# WHAT IS REQUIRED
Identify every line in the items below that contains the string "defaultTimeSignature" and copy each of those lines in full.

# RECORDS SHOWN

++++

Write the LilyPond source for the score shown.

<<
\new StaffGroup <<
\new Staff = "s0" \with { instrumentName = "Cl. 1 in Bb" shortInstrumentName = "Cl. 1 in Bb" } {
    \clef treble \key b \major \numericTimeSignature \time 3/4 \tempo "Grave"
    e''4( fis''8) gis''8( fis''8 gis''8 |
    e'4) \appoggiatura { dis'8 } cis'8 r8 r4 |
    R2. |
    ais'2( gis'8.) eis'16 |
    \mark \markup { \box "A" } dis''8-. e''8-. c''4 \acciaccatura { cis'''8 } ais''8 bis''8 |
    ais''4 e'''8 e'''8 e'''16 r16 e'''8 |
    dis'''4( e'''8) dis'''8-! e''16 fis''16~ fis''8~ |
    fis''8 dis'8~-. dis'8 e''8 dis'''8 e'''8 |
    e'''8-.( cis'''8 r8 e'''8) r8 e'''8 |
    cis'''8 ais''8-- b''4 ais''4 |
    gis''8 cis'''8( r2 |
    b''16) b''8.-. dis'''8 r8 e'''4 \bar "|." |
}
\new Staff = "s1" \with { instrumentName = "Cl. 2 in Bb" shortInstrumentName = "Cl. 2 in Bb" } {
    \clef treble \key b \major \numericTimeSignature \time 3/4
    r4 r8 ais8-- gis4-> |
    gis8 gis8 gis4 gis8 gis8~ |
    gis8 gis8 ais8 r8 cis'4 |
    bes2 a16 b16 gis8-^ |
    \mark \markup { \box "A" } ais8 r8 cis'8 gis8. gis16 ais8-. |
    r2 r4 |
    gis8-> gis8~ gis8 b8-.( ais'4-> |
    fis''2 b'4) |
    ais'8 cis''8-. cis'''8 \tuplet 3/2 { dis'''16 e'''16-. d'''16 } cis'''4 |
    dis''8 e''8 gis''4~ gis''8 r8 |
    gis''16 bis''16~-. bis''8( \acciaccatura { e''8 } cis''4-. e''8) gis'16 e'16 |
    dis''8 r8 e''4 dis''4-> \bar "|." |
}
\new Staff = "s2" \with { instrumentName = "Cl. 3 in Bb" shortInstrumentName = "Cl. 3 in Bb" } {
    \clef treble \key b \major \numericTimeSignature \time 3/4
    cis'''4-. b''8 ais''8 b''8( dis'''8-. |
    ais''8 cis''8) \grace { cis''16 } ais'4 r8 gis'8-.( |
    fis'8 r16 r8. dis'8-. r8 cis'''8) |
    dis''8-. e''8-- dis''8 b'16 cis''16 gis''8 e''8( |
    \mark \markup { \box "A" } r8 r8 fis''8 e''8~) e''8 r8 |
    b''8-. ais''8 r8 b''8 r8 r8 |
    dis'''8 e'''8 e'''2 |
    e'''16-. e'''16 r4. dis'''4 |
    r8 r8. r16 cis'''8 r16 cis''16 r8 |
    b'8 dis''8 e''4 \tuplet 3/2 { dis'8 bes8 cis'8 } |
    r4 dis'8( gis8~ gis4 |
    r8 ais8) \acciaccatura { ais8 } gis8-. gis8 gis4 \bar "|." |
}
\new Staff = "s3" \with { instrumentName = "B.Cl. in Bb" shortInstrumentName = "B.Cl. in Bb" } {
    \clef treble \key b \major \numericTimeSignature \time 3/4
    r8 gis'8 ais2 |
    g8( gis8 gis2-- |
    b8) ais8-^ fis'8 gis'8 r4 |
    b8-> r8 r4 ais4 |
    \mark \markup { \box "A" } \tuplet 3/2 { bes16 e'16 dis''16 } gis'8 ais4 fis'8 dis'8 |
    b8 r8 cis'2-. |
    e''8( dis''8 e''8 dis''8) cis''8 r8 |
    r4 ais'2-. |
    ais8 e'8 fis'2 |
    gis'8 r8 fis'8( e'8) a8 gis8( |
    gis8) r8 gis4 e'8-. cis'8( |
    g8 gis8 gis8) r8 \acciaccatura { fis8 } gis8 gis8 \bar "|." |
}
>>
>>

++++

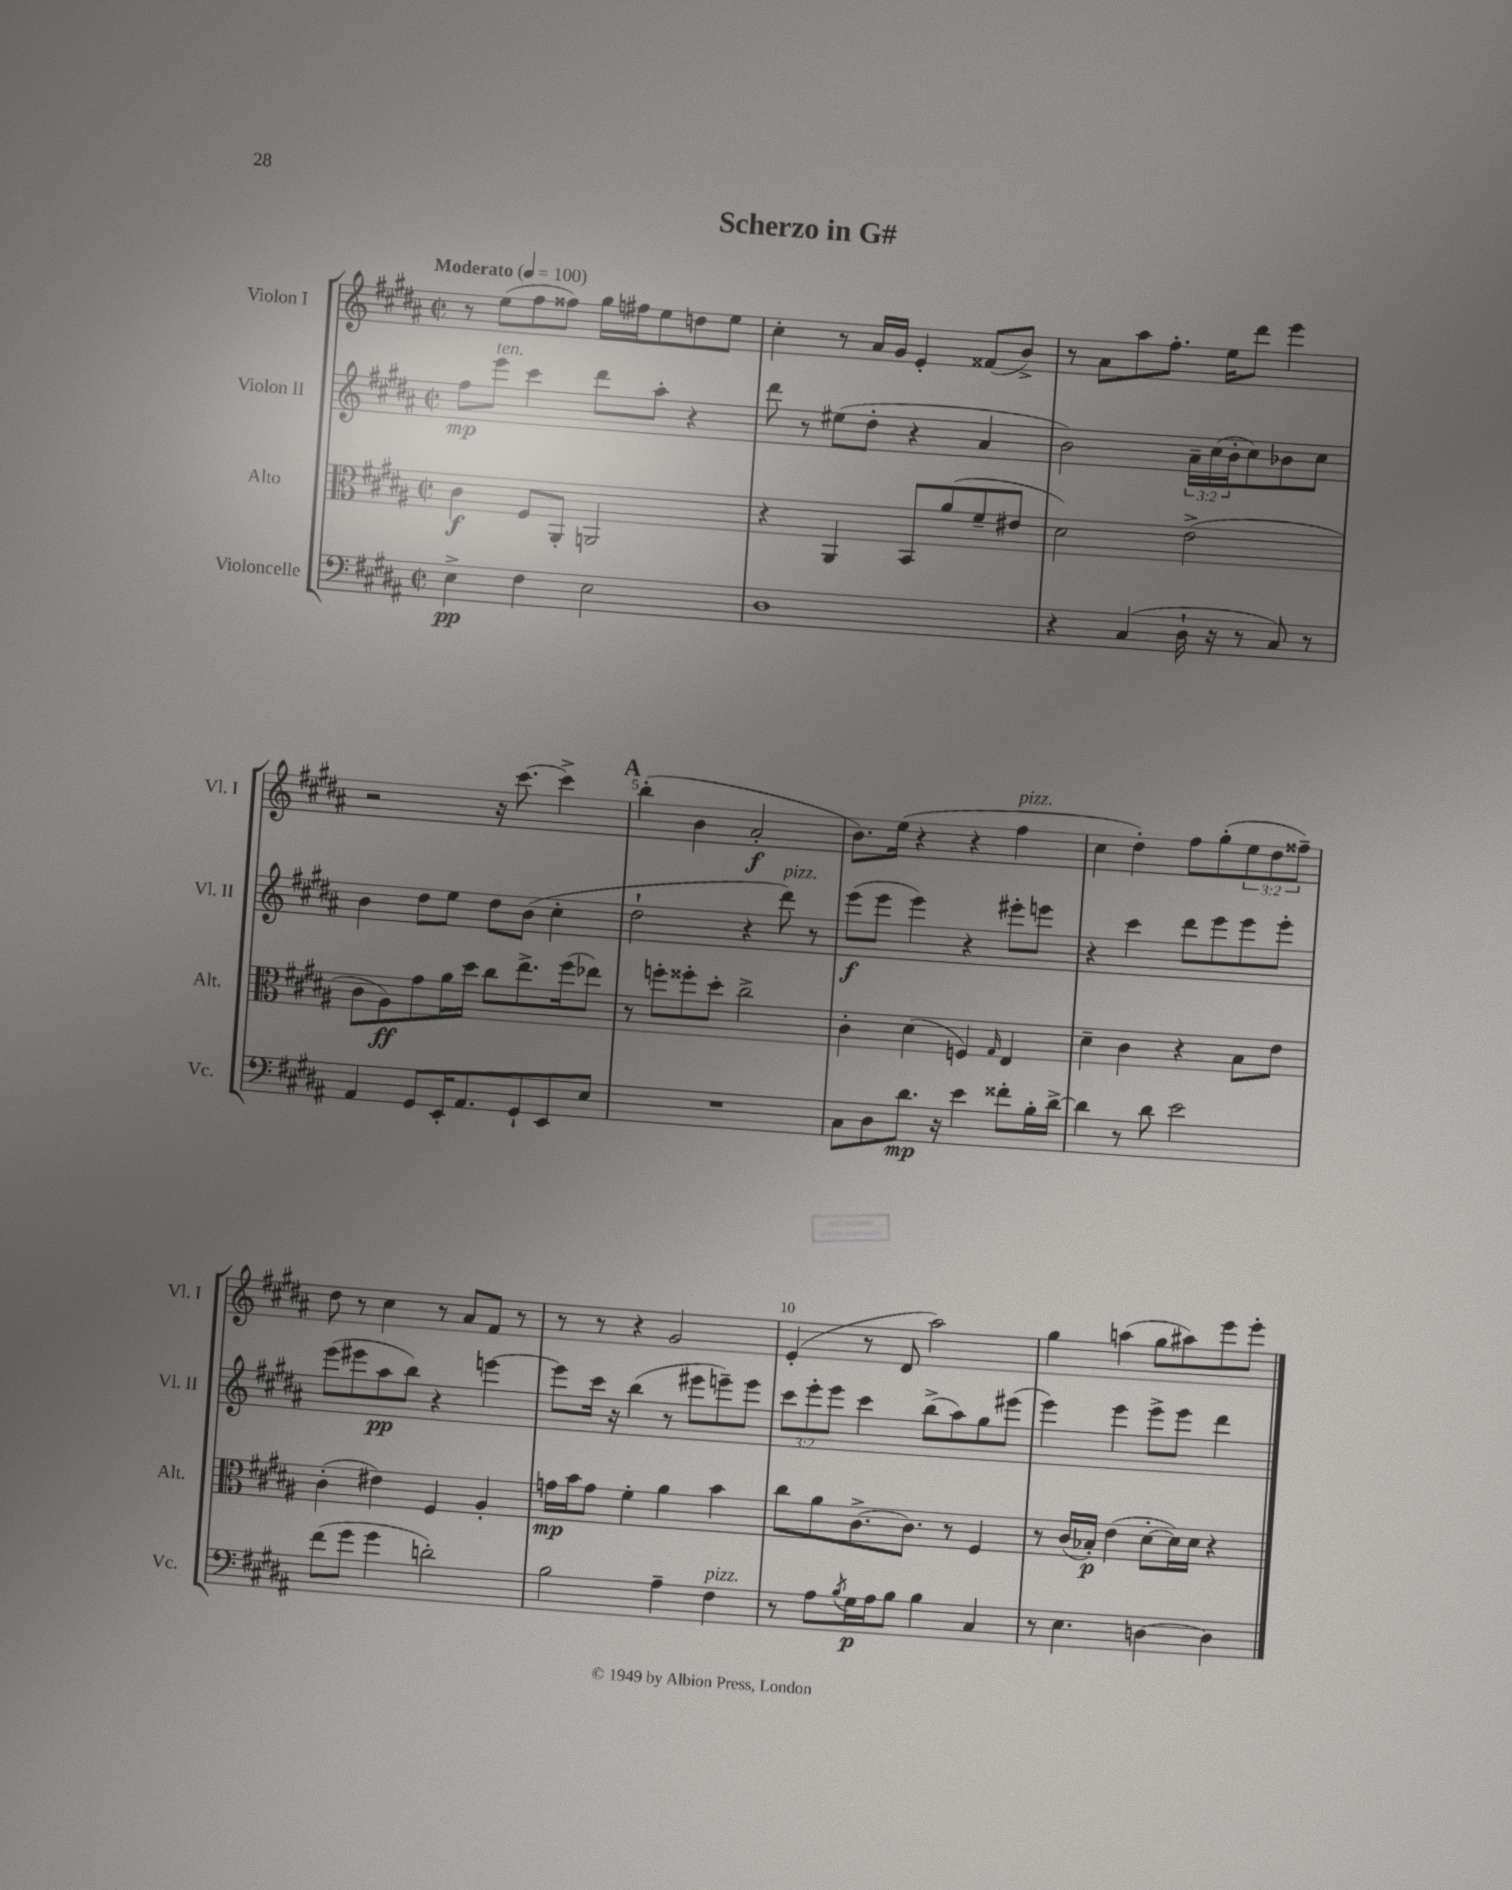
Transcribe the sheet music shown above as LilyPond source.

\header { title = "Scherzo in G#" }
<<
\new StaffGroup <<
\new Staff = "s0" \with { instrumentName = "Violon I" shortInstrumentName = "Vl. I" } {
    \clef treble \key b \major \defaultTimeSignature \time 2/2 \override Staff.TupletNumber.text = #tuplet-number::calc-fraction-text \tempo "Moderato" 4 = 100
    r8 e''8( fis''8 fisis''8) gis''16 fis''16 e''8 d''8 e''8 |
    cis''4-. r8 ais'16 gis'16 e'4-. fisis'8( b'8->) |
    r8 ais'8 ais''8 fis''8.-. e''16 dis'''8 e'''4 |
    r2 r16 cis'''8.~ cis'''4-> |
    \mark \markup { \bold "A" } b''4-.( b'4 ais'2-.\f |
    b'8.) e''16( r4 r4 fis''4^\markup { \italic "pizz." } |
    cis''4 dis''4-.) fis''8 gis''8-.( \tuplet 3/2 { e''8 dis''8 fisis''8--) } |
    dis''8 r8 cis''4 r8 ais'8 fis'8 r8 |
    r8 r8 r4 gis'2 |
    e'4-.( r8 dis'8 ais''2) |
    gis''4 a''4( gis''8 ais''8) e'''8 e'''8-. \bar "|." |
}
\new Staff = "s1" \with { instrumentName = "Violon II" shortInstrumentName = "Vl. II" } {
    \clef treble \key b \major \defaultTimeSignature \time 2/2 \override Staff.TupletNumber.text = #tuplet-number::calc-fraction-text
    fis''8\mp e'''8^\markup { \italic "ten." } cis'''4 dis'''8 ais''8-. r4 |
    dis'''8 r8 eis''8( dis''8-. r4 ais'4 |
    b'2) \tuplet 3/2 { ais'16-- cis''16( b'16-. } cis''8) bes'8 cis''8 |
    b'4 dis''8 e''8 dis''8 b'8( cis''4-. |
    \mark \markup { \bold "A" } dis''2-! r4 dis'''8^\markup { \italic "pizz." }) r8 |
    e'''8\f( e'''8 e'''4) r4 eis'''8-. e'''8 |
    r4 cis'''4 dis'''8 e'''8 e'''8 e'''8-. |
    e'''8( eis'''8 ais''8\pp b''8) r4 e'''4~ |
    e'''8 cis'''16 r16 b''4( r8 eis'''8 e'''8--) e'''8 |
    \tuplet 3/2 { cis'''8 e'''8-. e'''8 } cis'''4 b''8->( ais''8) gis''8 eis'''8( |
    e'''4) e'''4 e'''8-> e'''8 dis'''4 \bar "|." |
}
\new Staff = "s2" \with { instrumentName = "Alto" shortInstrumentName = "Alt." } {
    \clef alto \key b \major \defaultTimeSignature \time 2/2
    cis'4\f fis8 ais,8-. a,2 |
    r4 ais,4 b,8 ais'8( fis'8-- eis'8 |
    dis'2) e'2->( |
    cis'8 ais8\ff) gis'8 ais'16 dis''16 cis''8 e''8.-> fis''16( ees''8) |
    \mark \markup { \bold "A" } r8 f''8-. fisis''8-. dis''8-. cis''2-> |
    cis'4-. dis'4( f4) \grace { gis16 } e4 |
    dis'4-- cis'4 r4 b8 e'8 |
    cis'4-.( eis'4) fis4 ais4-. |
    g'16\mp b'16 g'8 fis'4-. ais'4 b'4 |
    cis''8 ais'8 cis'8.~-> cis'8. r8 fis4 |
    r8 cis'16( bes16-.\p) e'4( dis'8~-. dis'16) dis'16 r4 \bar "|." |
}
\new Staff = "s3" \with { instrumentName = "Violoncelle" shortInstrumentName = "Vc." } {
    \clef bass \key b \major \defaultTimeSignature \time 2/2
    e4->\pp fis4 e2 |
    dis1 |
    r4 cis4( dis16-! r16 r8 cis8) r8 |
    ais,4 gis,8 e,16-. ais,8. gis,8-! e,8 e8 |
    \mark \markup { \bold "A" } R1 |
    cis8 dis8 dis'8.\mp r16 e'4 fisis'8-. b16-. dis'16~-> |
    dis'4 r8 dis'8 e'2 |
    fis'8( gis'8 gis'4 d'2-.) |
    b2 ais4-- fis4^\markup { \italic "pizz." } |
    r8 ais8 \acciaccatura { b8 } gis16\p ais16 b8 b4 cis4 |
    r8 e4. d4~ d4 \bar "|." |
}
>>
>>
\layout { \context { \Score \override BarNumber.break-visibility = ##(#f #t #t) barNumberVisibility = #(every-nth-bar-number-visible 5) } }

++++

# WRITTEN RESPONSE
    \clef treble \key b \major \defaultTimeSignature \time 2/2 \override Staff.TupletNumber.text = #tuplet-number::calc-fraction-text \tempo "Moderato" 4 = 100
    \clef treble \key b \major \defaultTimeSignature \time 2/2 \override Staff.TupletNumber.text = #tuplet-number::calc-fraction-text
    \clef alto \key b \major \defaultTimeSignature \time 2/2
    \clef bass \key b \major \defaultTimeSignature \time 2/2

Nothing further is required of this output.